WHAT THE TASK REQUIRES: Your answer must be the lines of the material below, exactly as written, from its first line through the line with "111, 543, 154>", and no pictures.

DATA EXTRACTS Start Marker

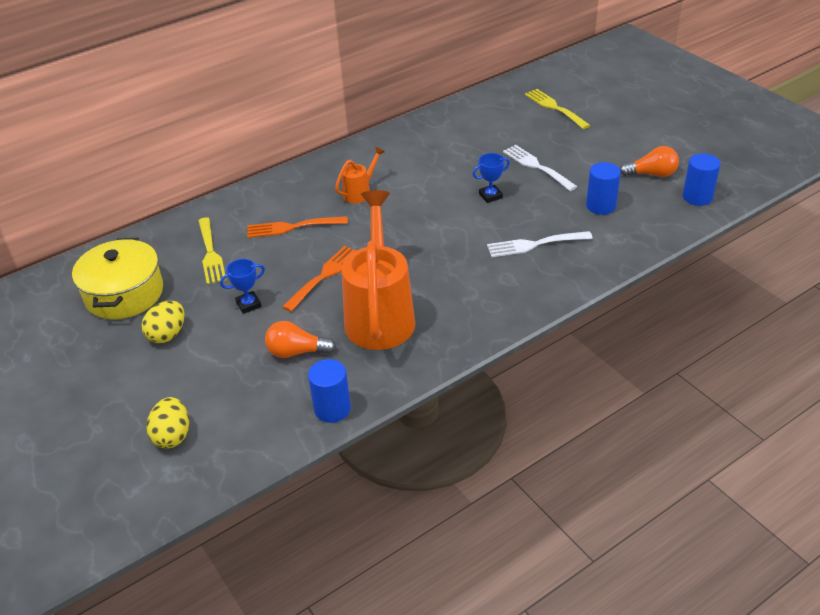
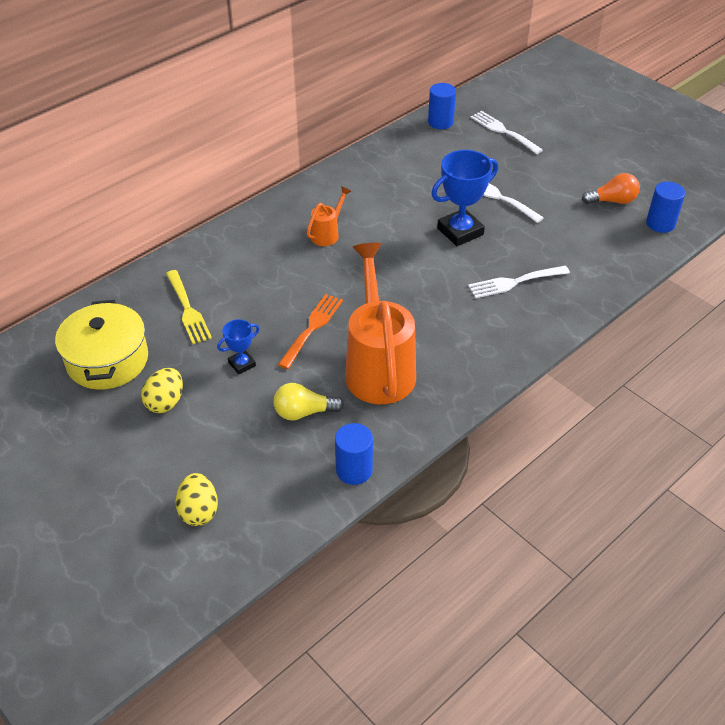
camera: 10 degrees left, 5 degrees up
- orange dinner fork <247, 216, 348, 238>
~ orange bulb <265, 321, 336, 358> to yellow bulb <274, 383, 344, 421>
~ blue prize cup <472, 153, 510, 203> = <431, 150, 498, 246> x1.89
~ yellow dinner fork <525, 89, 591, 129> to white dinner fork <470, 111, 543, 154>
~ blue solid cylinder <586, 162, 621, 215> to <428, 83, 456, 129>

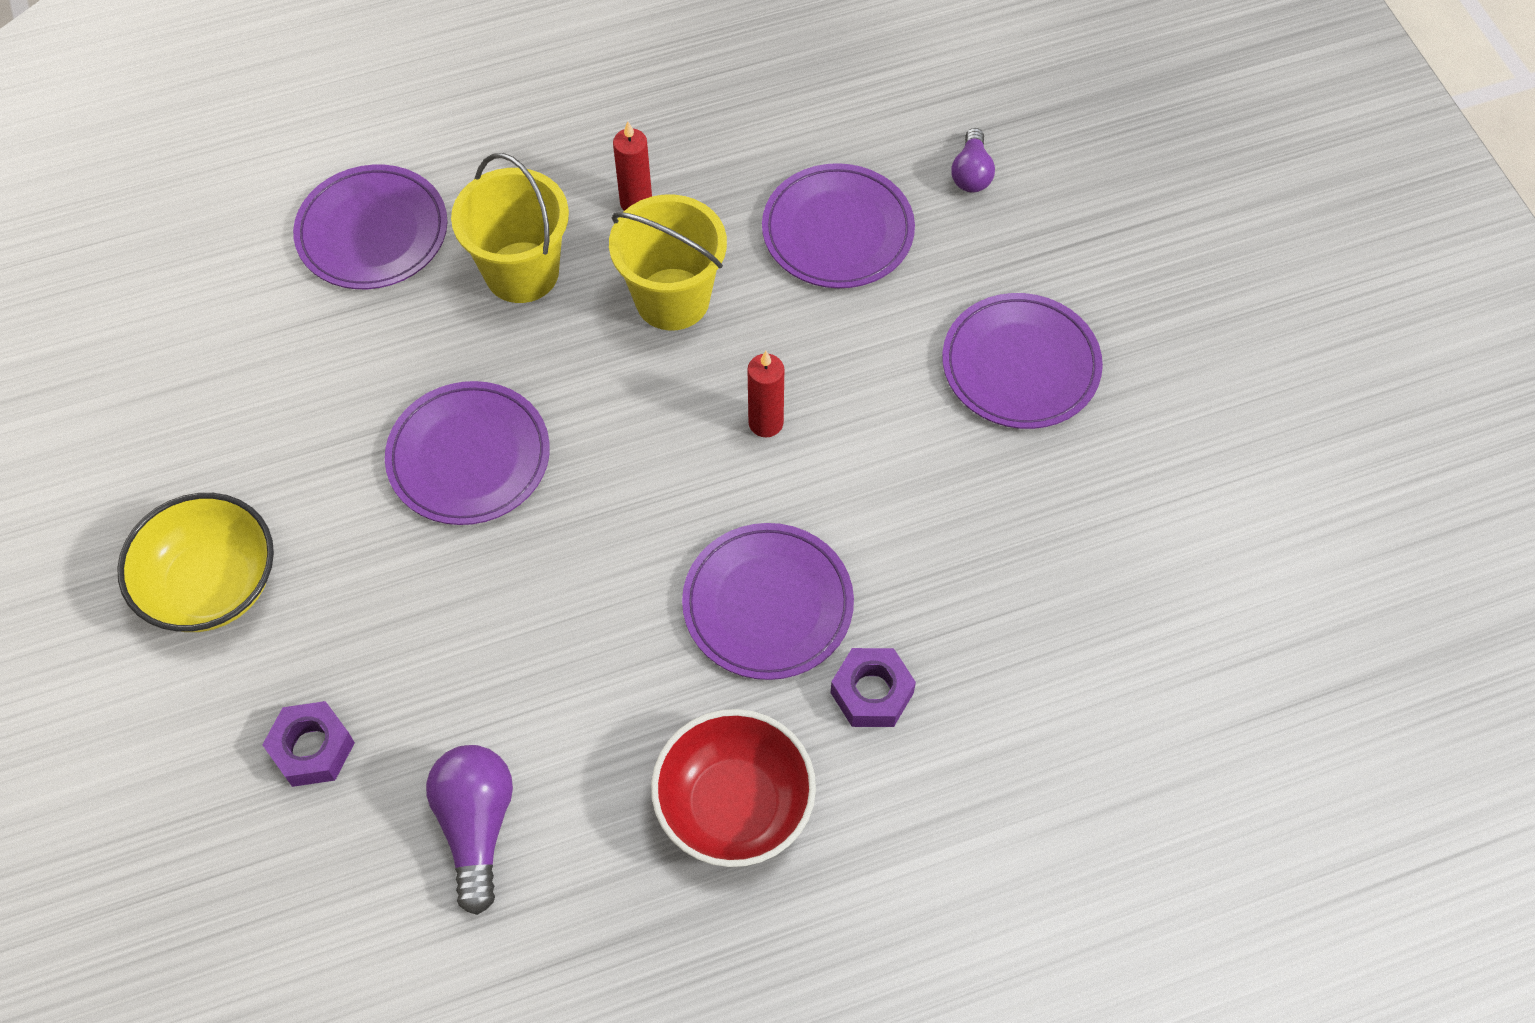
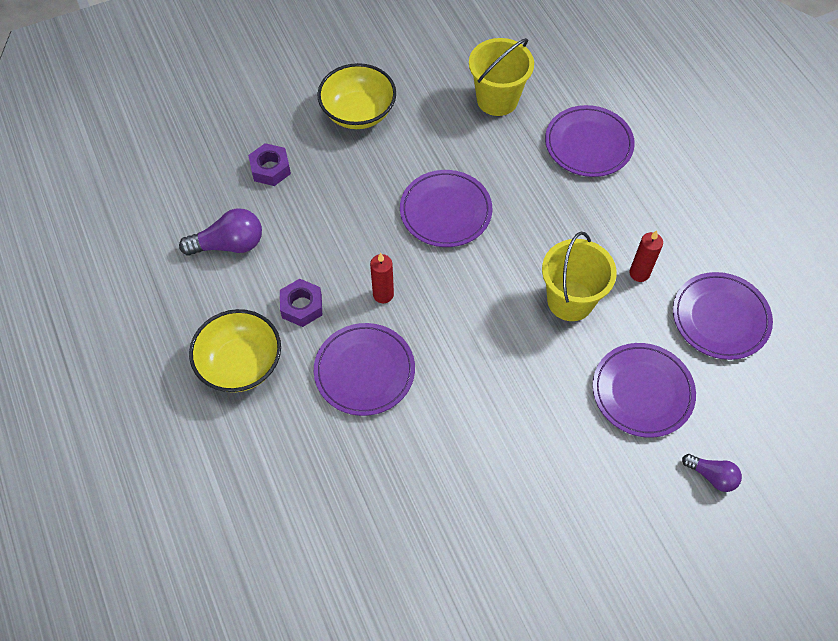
camera: 85 degrees right, 0 degrees up
~ yellow sand bucket <451, 153, 569, 303> to <469, 38, 534, 116>
~ red serving bowl <651, 709, 816, 867> to yellow serving bowl <189, 309, 281, 392>
~ red candle <747, 351, 784, 437> to <370, 253, 394, 303>
~ purple nut <831, 648, 916, 727> to <280, 279, 322, 327>
~ purple dinner plate <942, 293, 1103, 429> to <673, 272, 773, 360>
~ purple bulb <951, 128, 995, 192> = <682, 454, 742, 492> 150 degrees counterclockwise

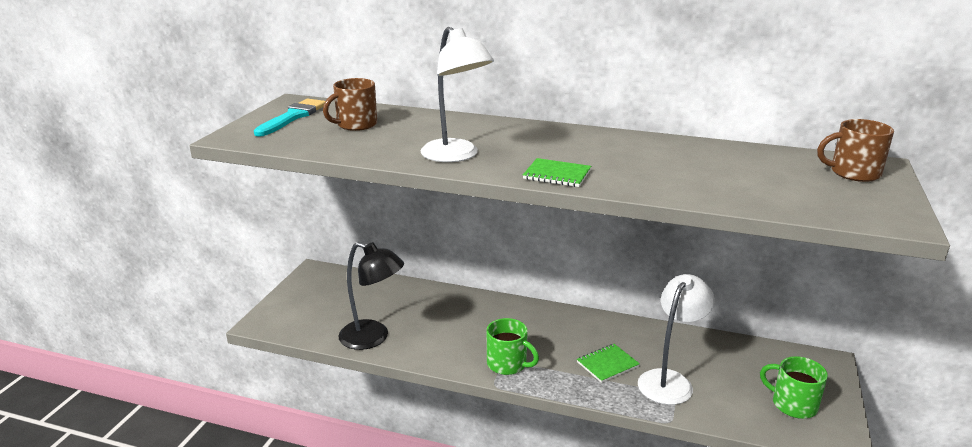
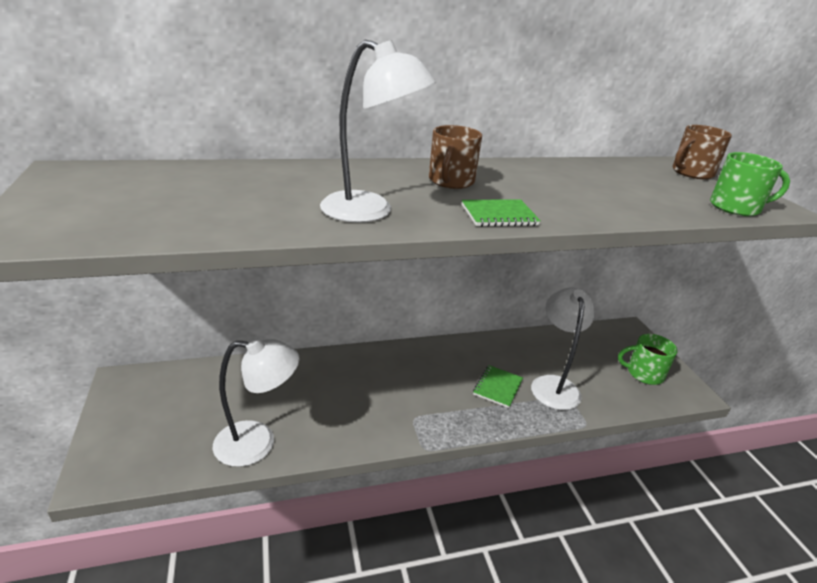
camera: 35 degrees left, 5 degrees up
- teal brush <254, 99, 325, 137>
~ brown tea mug <323, 78, 377, 131> to <429, 125, 482, 189>
~ ebony desk lamp <339, 242, 404, 350> to white desk lamp <213, 336, 300, 467>
~ emerald tea mug <487, 318, 539, 375> to <710, 152, 790, 216>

DATA EXTRACTS End Marker

ANSWER SPACE:
camera: 10 degrees left, 5 degrees up
- orange dinner fork <247, 216, 348, 238>
~ orange bulb <265, 321, 336, 358> to yellow bulb <274, 383, 344, 421>
~ blue prize cup <472, 153, 510, 203> = <431, 150, 498, 246> x1.89
~ yellow dinner fork <525, 89, 591, 129> to white dinner fork <470, 111, 543, 154>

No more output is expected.